[Opening Data section]

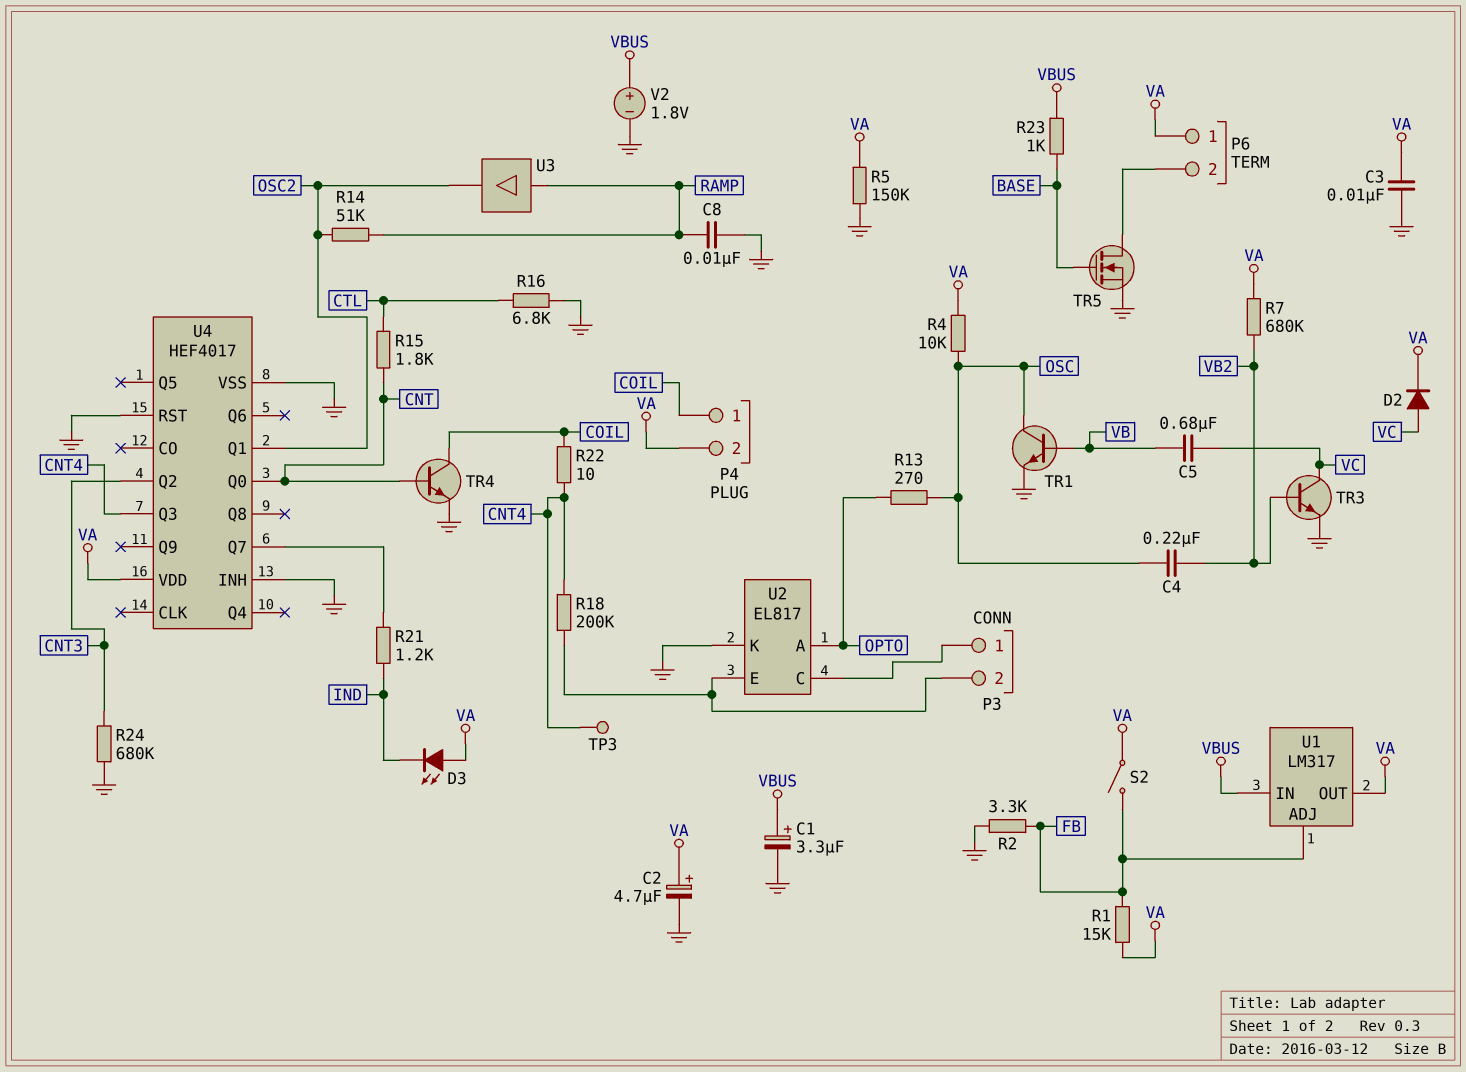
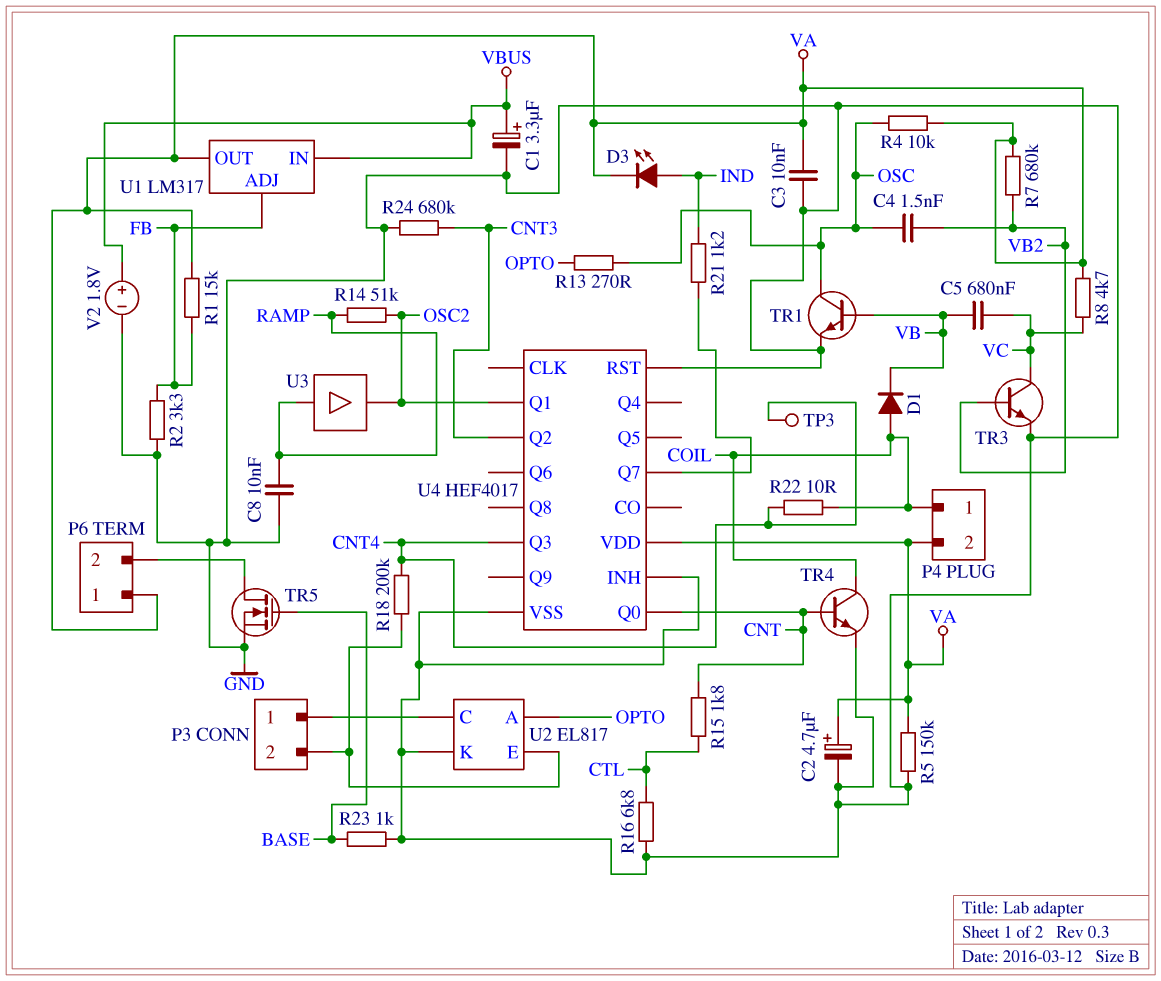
C4: 220nF (OSC, VB2) -> 1.5nF (OSC, VB2)
D1: none -> diode (A COIL, K VB)
D2: diode (A VC, K VA) -> none
D3: LED (A VA, K IND) -> LED (A IND, K VA)
R8: none -> 4.7k (VA, VC)
R23: 1k (BASE, VBUS) -> 1k (BASE, GND)
S2: switch (FB, VA) -> none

[Closing Data section]

**About this task**:
All lines of the listing that contain the word "diode" should be copied out.

**Solution**:
D1: none -> diode (A COIL, K VB)
D2: diode (A VC, K VA) -> none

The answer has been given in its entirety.